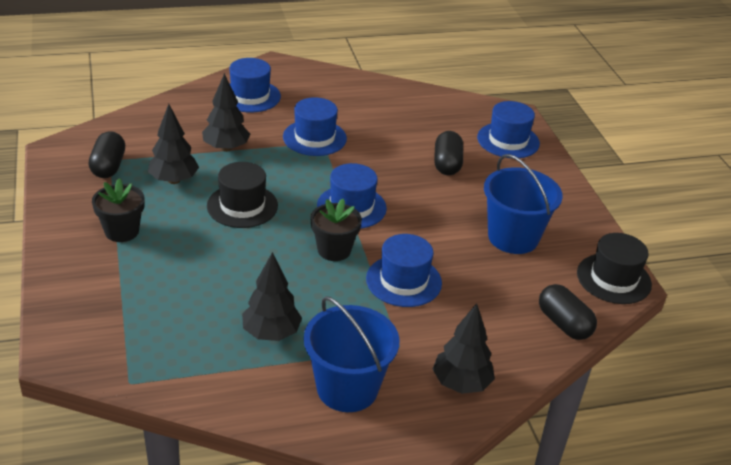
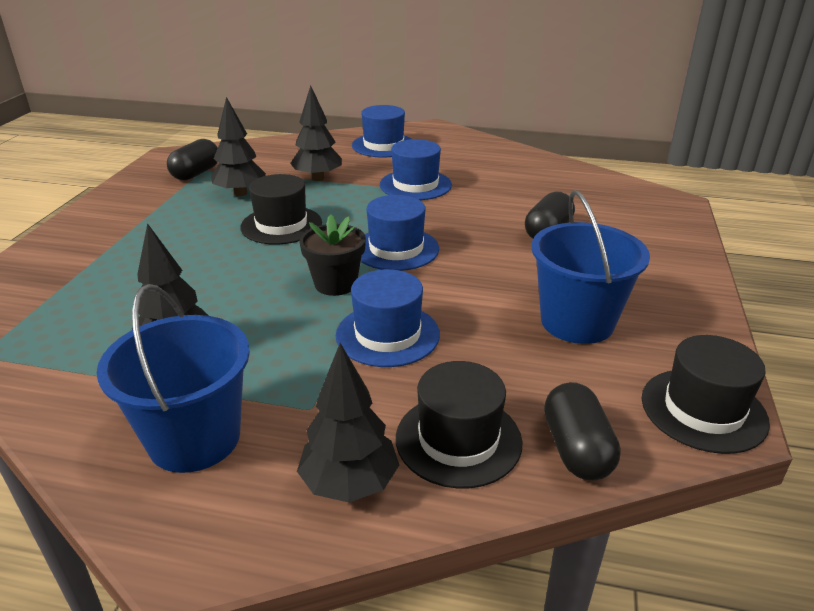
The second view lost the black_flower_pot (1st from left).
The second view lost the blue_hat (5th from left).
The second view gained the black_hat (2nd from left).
★ ★ ★ ★
> **Task instructions**
Take from the material above every line that includes the word "lost".

> **Output of the exercise**
The second view lost the black_flower_pot (1st from left).
The second view lost the blue_hat (5th from left).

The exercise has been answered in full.